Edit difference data
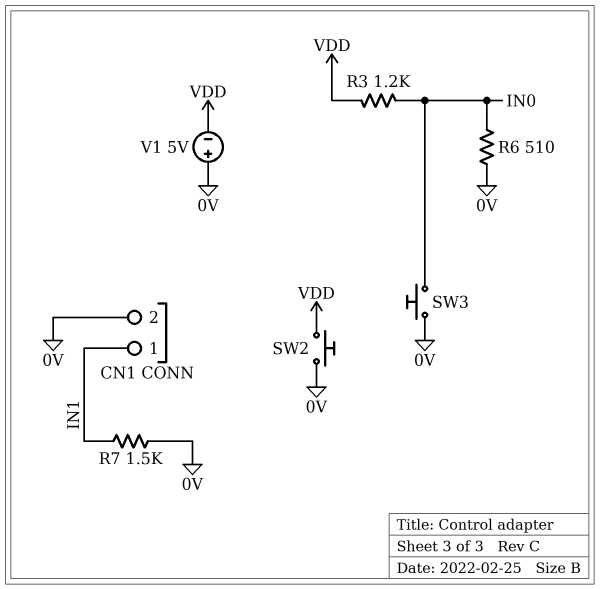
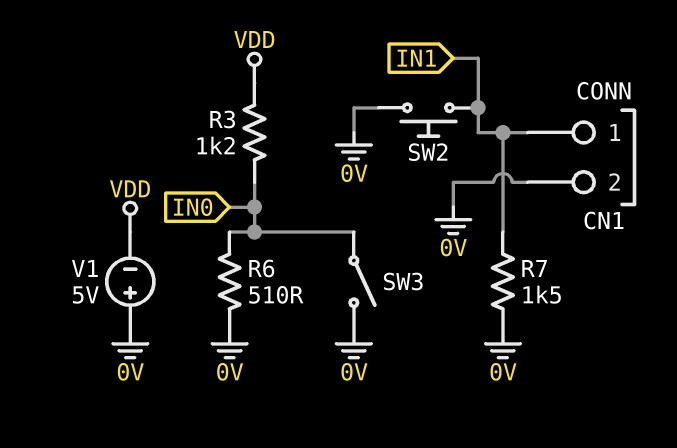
SW2: button (0V, VDD) -> button (0V, IN1)
SW3: button (0V, IN0) -> switch (0V, IN0)

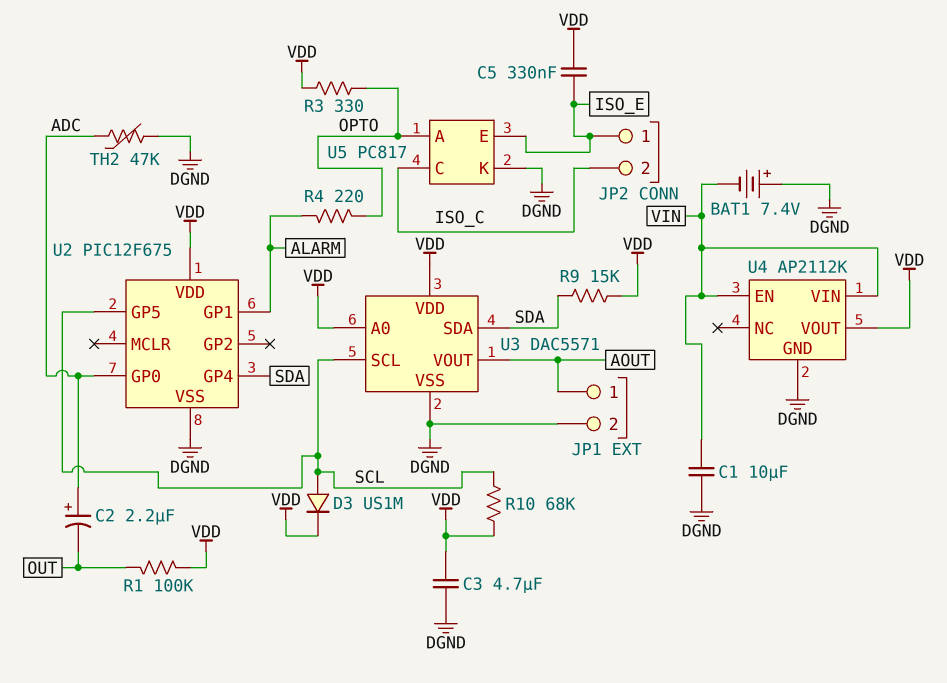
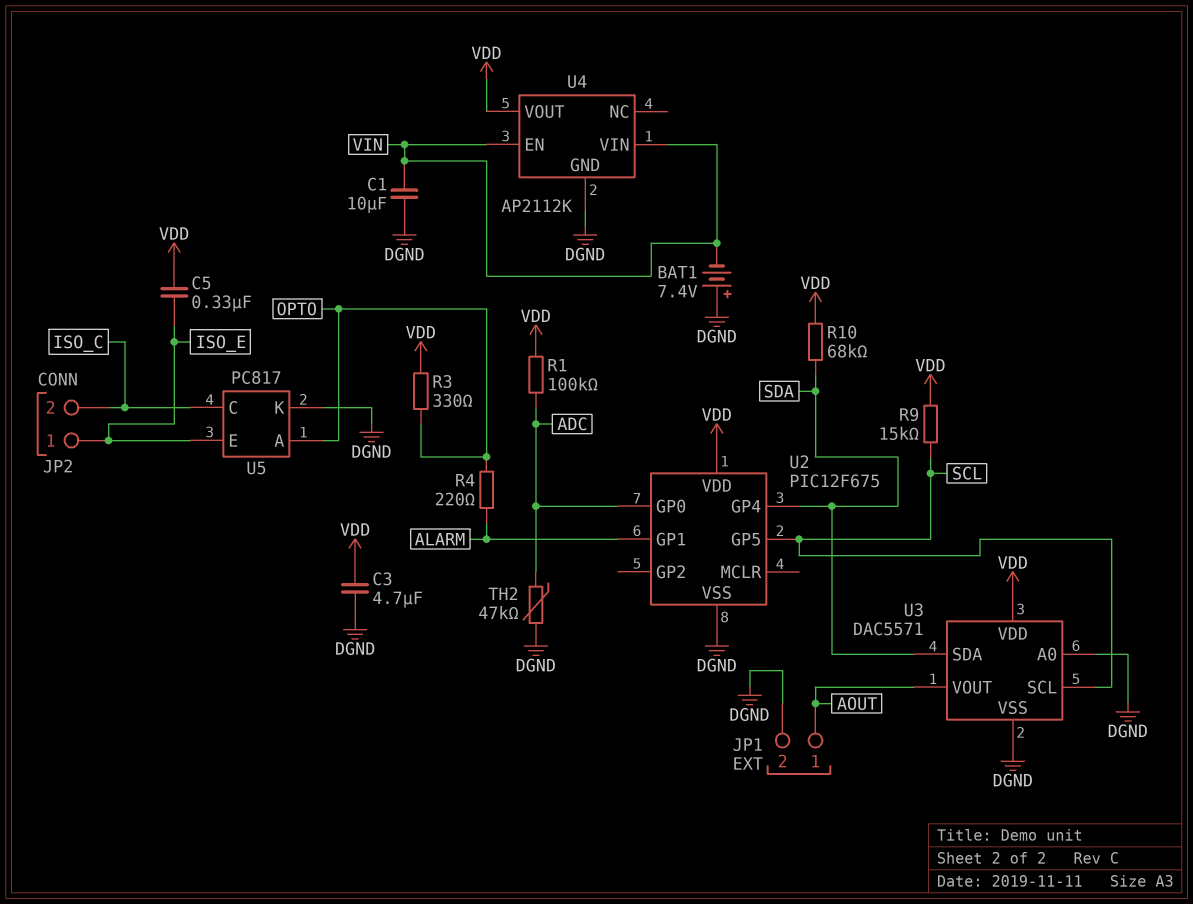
C2: 2.2uF (plus ADC, minus OUT) -> none
D3: diode US1M (A SCL, K VDD) -> none
R1: 100k (OUT, VDD) -> 100k (ADC, VDD)
R9: 15k (SDA, VDD) -> 15k (SCL, VDD)
R10: 68k (SCL, VDD) -> 68k (SDA, VDD)
U3 pin A0: VDD -> DGND

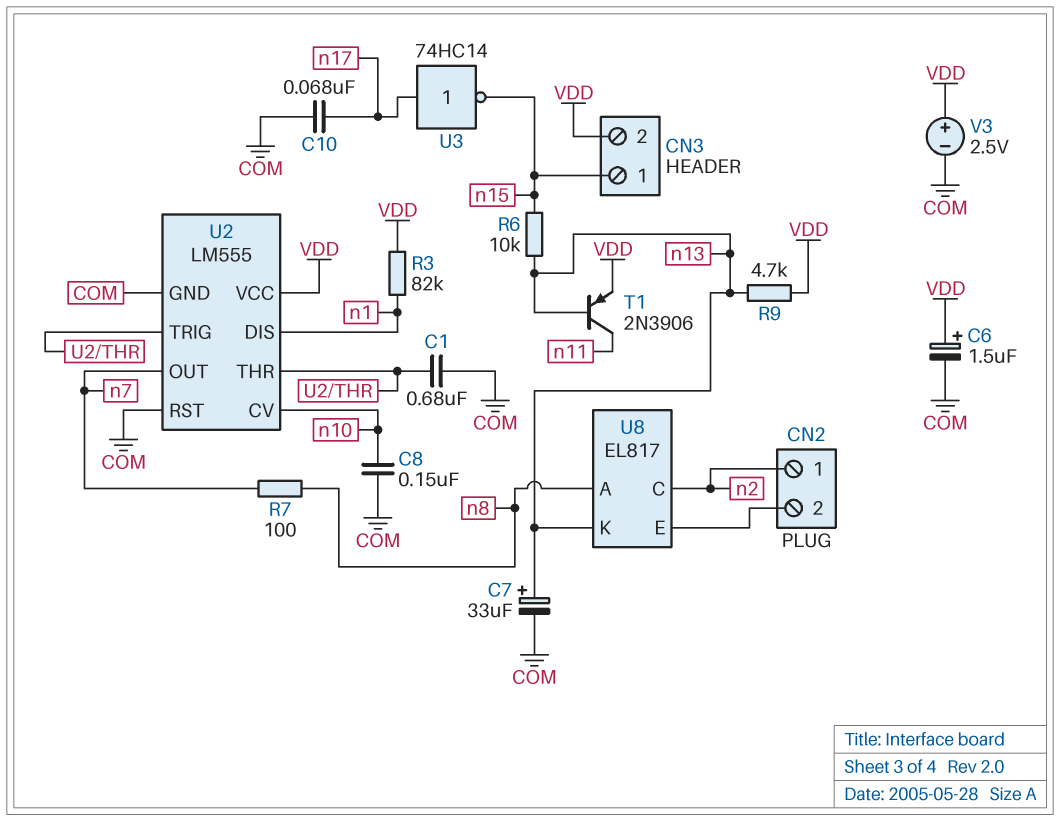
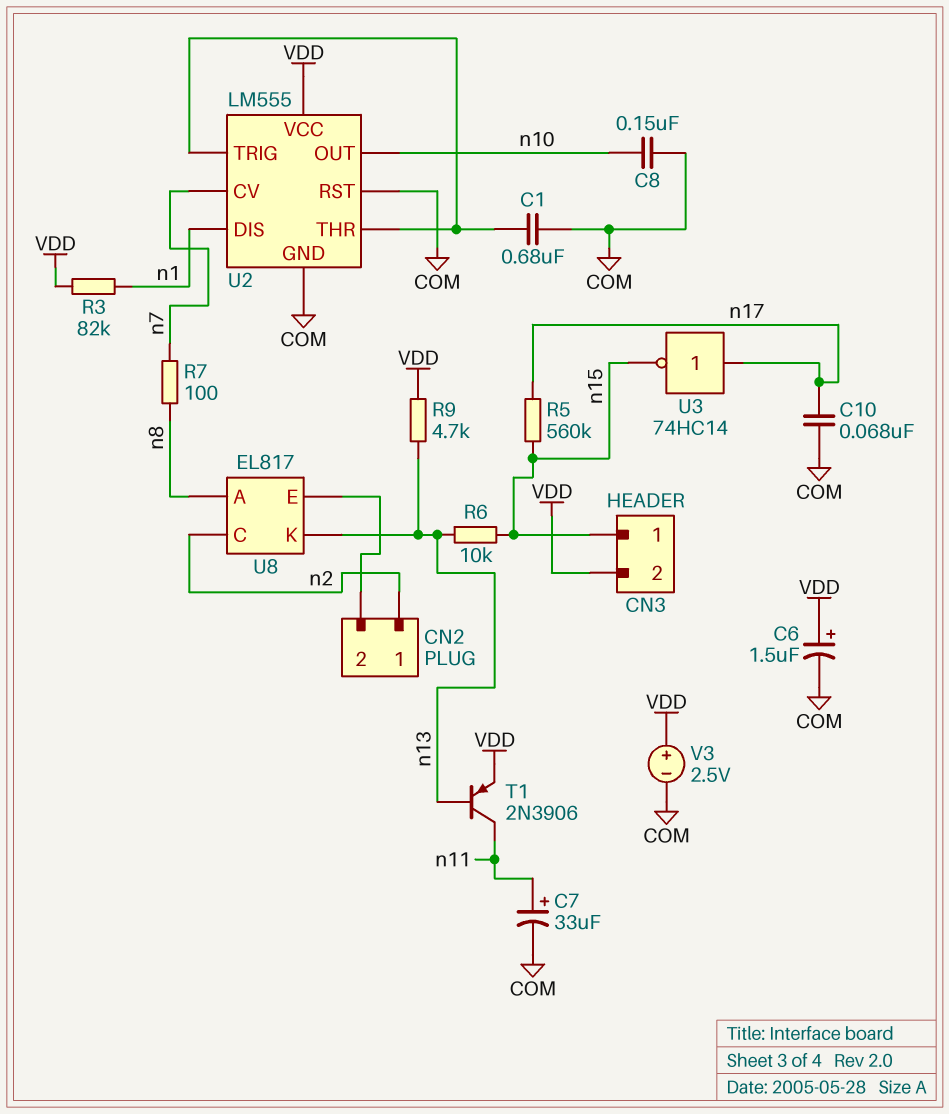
C7: 33uF (plus n13, minus COM) -> 33uF (plus n11, minus COM)
R5: none -> 560k (n15, n17)
U2 pin CV: n10 -> n7
U2 pin OUT: n7 -> n10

> WHAT NEEDS TO BE DONE: The result is an exact copy of the lines from the one holding "SW3: button (0V, IN0) -> switch (0V, IN0)" through the final line of the data above, both ends included, minus the pictures.

> ANSWER TO THE PROBLEM:
SW3: button (0V, IN0) -> switch (0V, IN0)

C2: 2.2uF (plus ADC, minus OUT) -> none
D3: diode US1M (A SCL, K VDD) -> none
R1: 100k (OUT, VDD) -> 100k (ADC, VDD)
R9: 15k (SDA, VDD) -> 15k (SCL, VDD)
R10: 68k (SCL, VDD) -> 68k (SDA, VDD)
U3 pin A0: VDD -> DGND

C7: 33uF (plus n13, minus COM) -> 33uF (plus n11, minus COM)
R5: none -> 560k (n15, n17)
U2 pin CV: n10 -> n7
U2 pin OUT: n7 -> n10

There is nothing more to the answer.